From the first line to the last, reproduce the records below exactly, omitting any picture.

==== DATASET EXTRACT

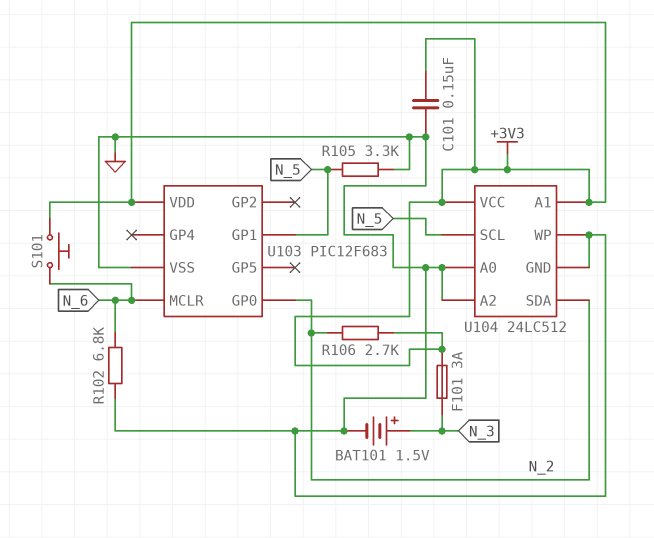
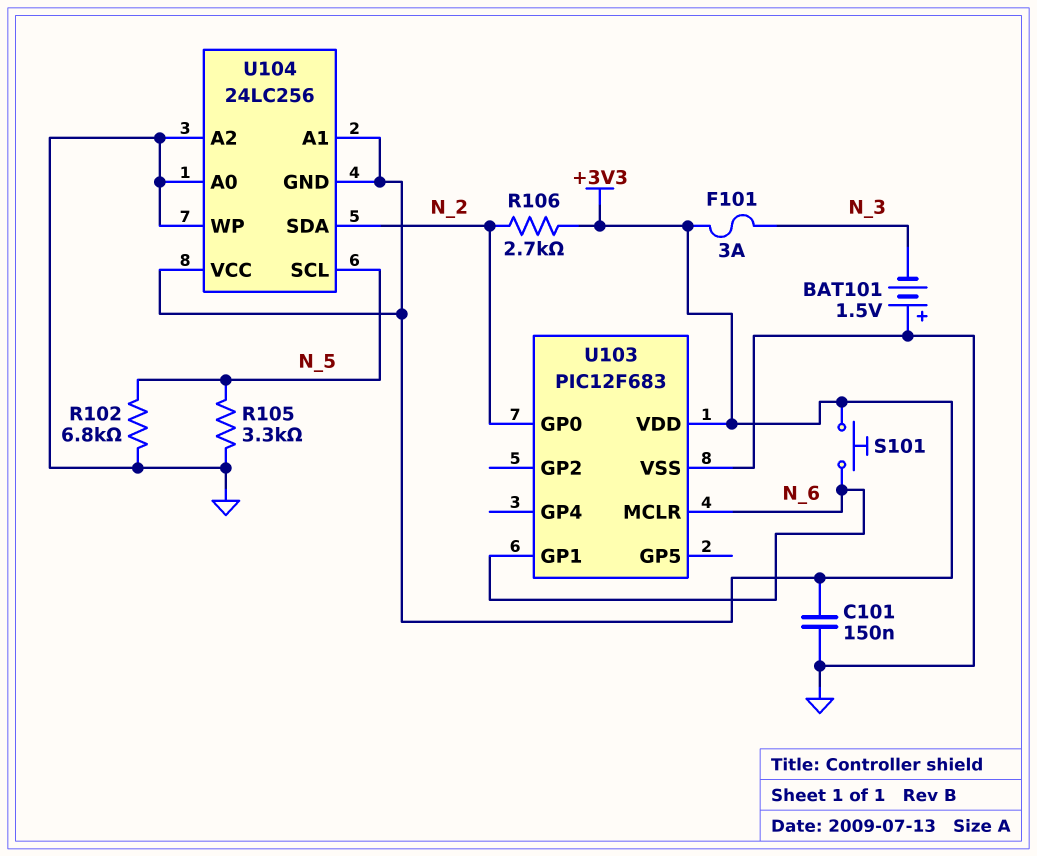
BAT101: 1.5V (plus N_3, minus GND) -> 1.5V (plus GND, minus N_3)
R102: 6.8k (GND, N_6) -> 6.8k (GND, N_5)
U103 pin GP1: N_5 -> N_6
U104: 24LC512 -> 24LC256
U104 pin GND: GND -> +3V3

========

:: TASK RESULT ::
BAT101: 1.5V (plus N_3, minus GND) -> 1.5V (plus GND, minus N_3)
R102: 6.8k (GND, N_6) -> 6.8k (GND, N_5)
U103 pin GP1: N_5 -> N_6
U104: 24LC512 -> 24LC256
U104 pin GND: GND -> +3V3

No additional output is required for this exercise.